# DATA PROVIDED:
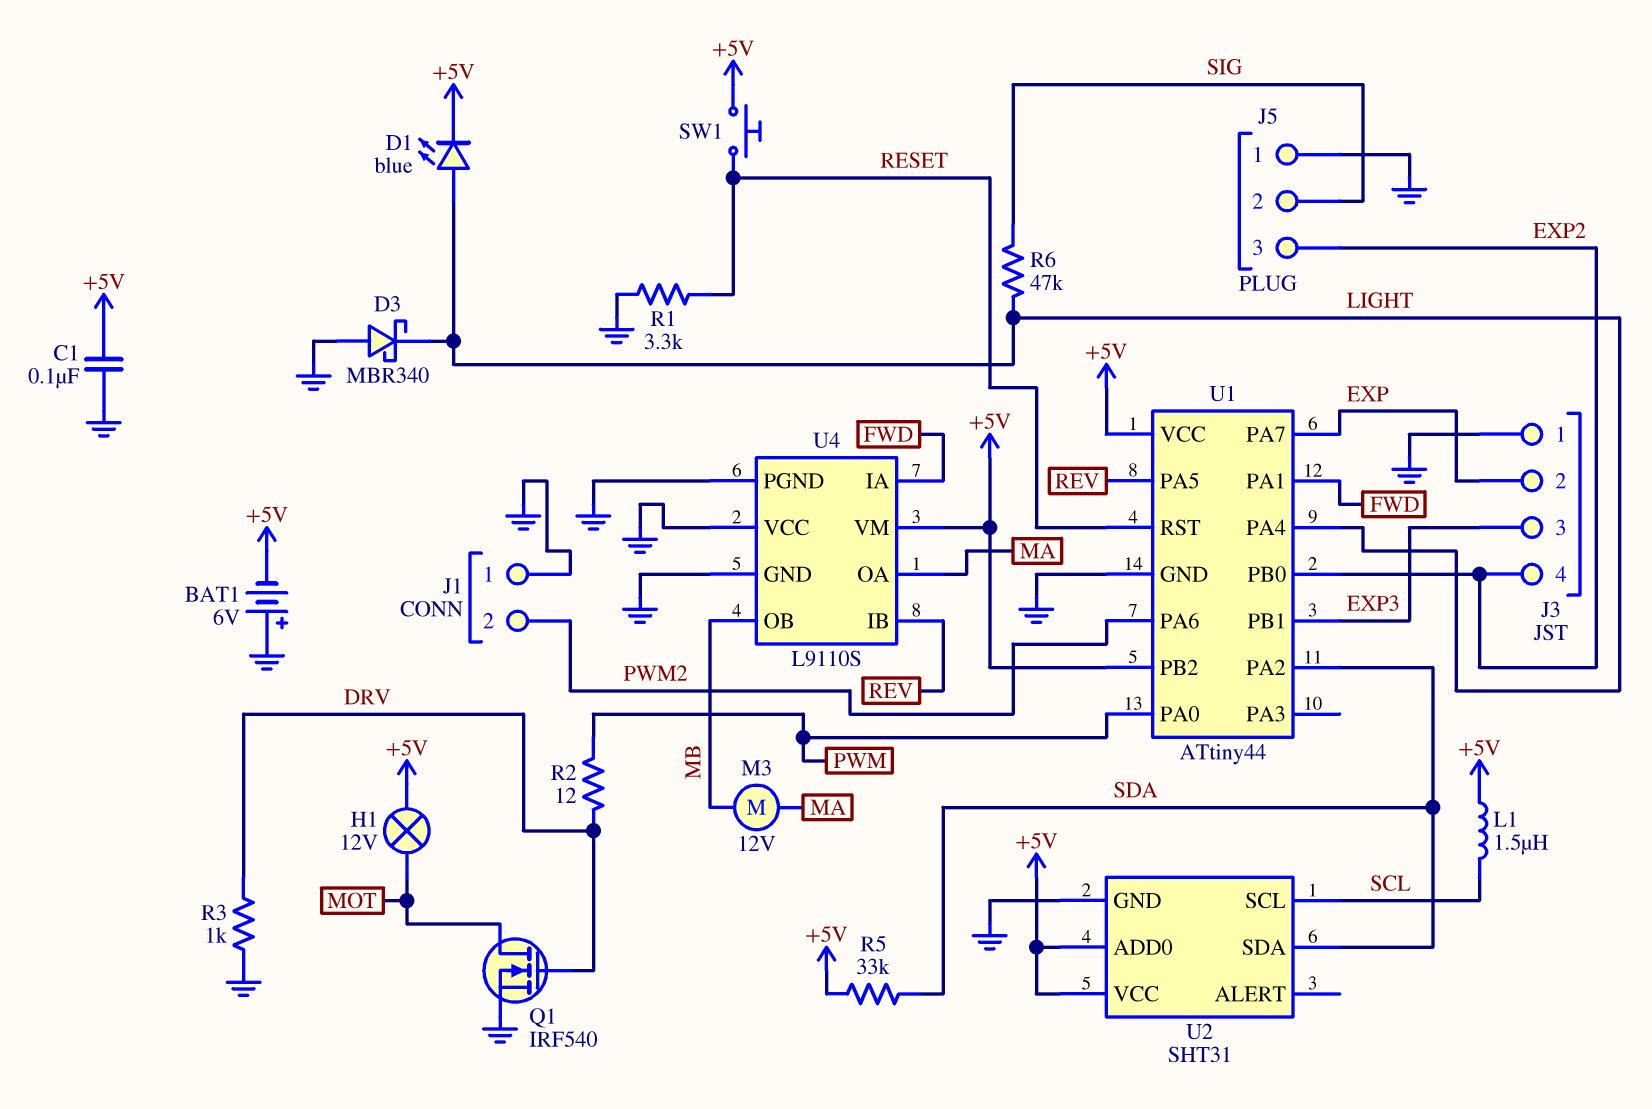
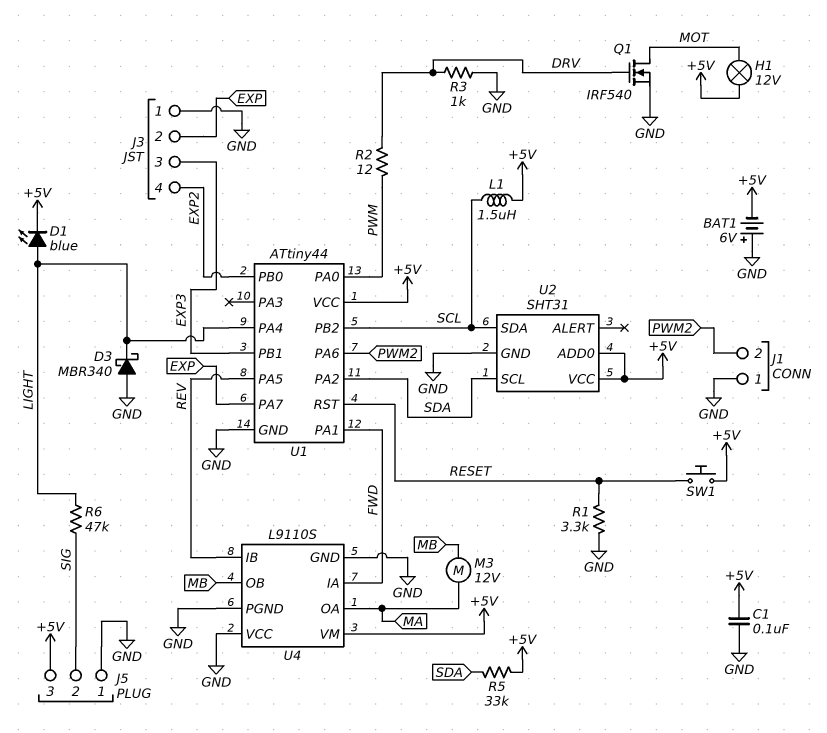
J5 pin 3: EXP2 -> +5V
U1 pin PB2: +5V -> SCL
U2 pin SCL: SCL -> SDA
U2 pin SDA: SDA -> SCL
--
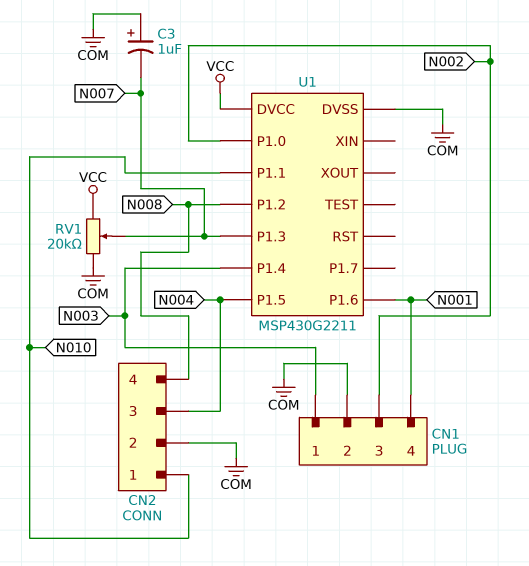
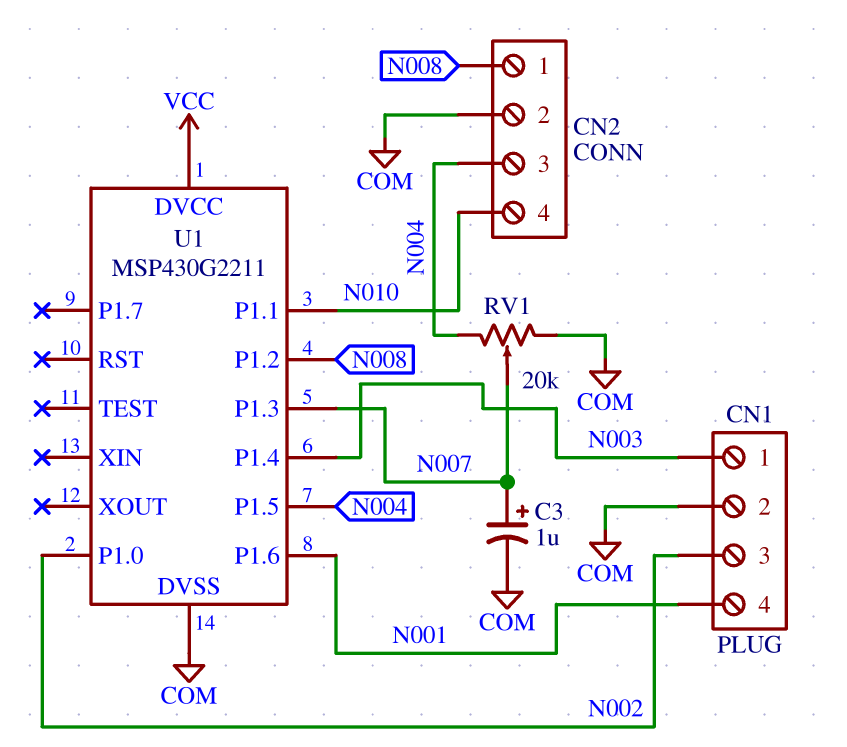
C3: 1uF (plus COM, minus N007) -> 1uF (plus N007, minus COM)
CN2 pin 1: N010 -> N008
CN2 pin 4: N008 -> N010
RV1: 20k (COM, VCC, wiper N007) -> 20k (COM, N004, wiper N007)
==
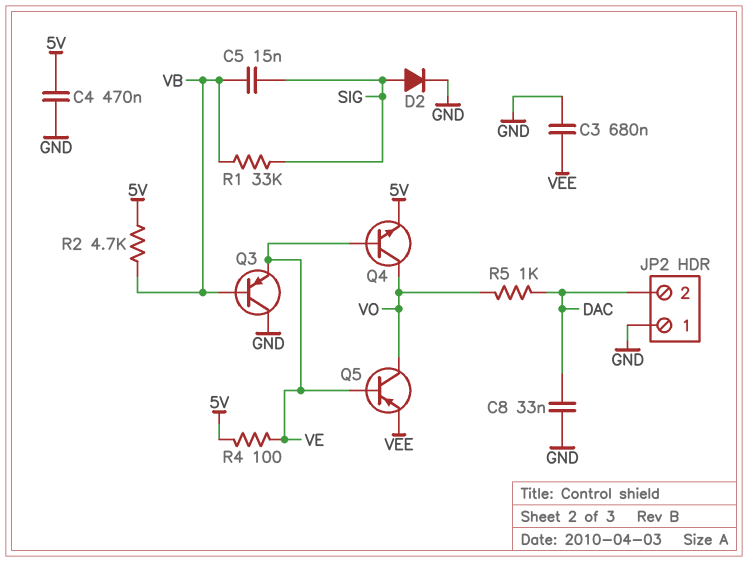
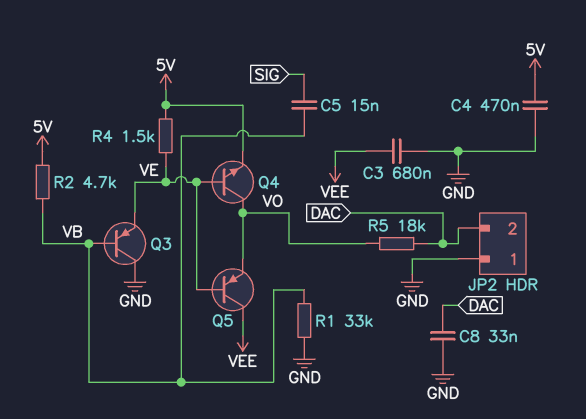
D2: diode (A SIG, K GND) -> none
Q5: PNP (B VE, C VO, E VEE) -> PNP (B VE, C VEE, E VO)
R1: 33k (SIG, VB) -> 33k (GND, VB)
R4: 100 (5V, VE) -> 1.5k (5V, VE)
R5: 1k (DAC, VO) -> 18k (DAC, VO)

# WHAT THE TASK REQUIRES:
Set down, unchanged, only those lines above that fall between the line with "Q5: PNP (B VE, C" and the line with "R5: 1k (DAC, VO) -> 18k (DAC, VO)", the two end lines included.

# SOLUTION BELOW:
Q5: PNP (B VE, C VO, E VEE) -> PNP (B VE, C VEE, E VO)
R1: 33k (SIG, VB) -> 33k (GND, VB)
R4: 100 (5V, VE) -> 1.5k (5V, VE)
R5: 1k (DAC, VO) -> 18k (DAC, VO)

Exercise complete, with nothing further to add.